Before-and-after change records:

§ §

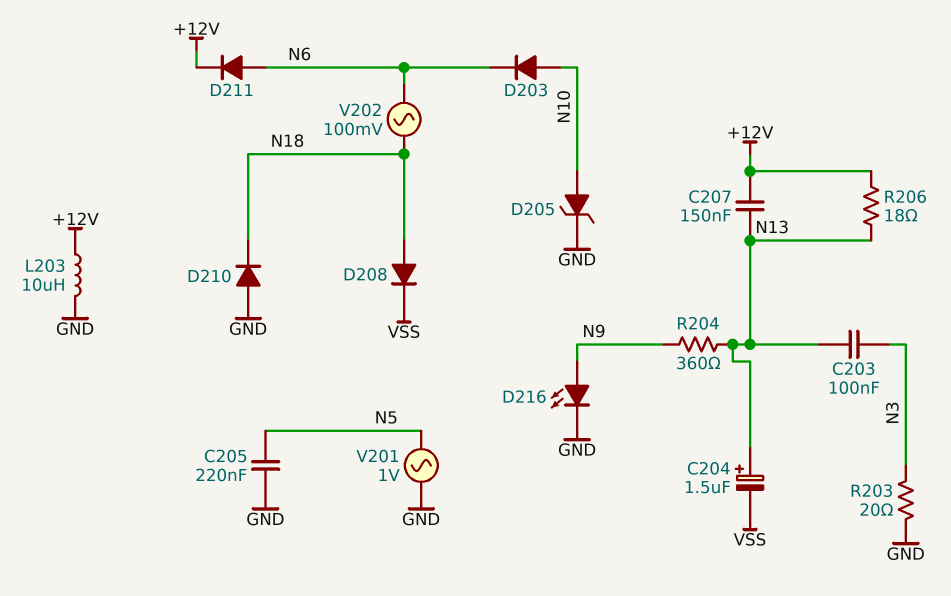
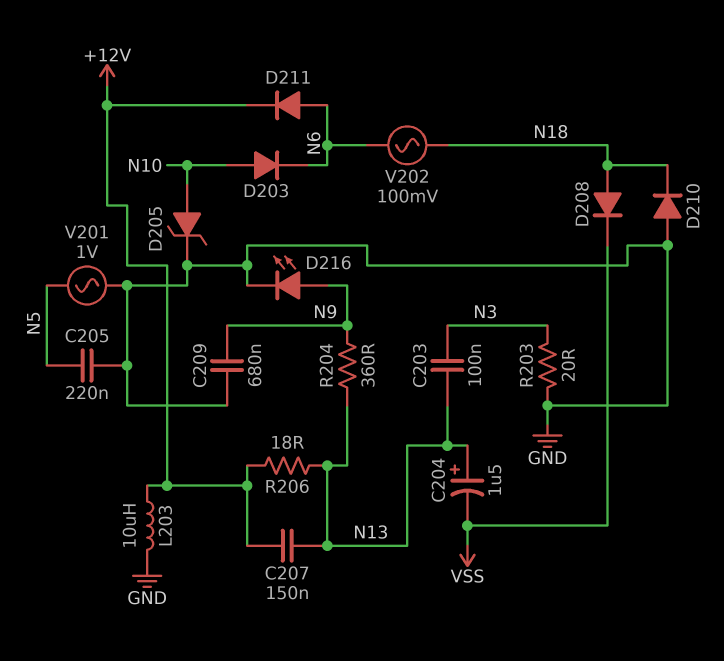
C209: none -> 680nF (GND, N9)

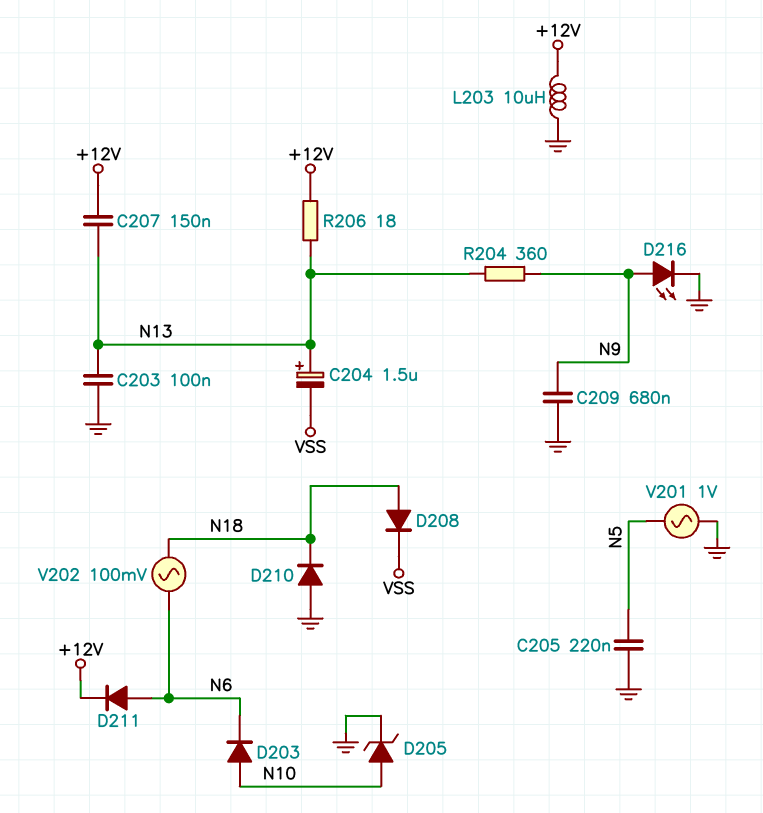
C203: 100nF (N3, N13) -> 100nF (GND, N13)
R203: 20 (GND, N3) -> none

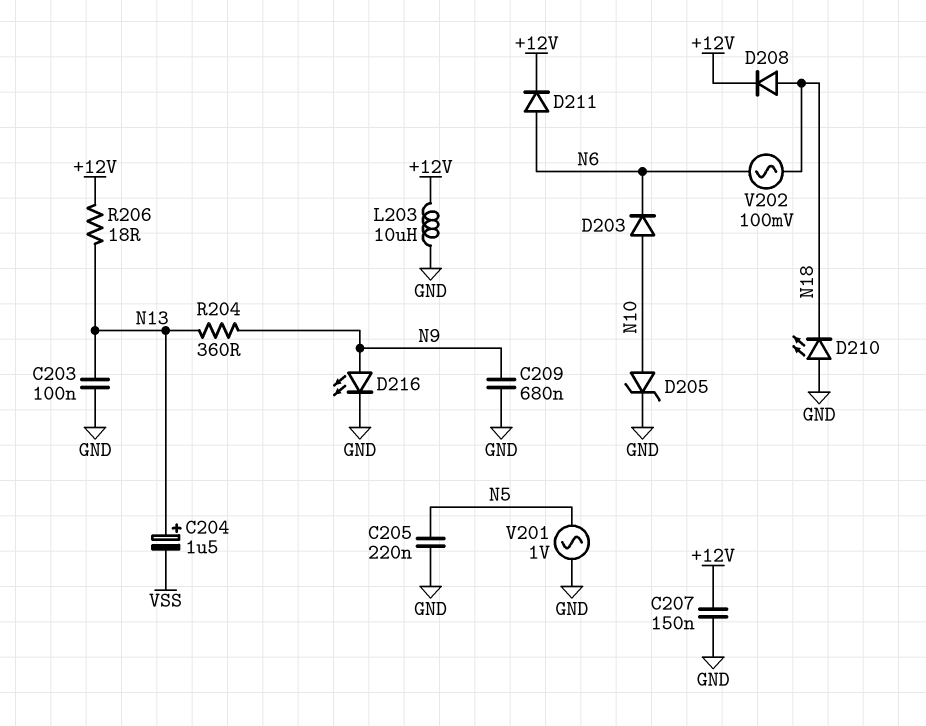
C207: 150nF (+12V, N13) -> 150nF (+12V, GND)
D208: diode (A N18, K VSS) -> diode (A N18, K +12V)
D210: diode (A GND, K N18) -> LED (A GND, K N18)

§ §

- _TASK REQUIREMENTS_
Copy every line from the records that holds the string "diode".

- _ANSWER TO THIS PROBLEM_
D208: diode (A N18, K VSS) -> diode (A N18, K +12V)
D210: diode (A GND, K N18) -> LED (A GND, K N18)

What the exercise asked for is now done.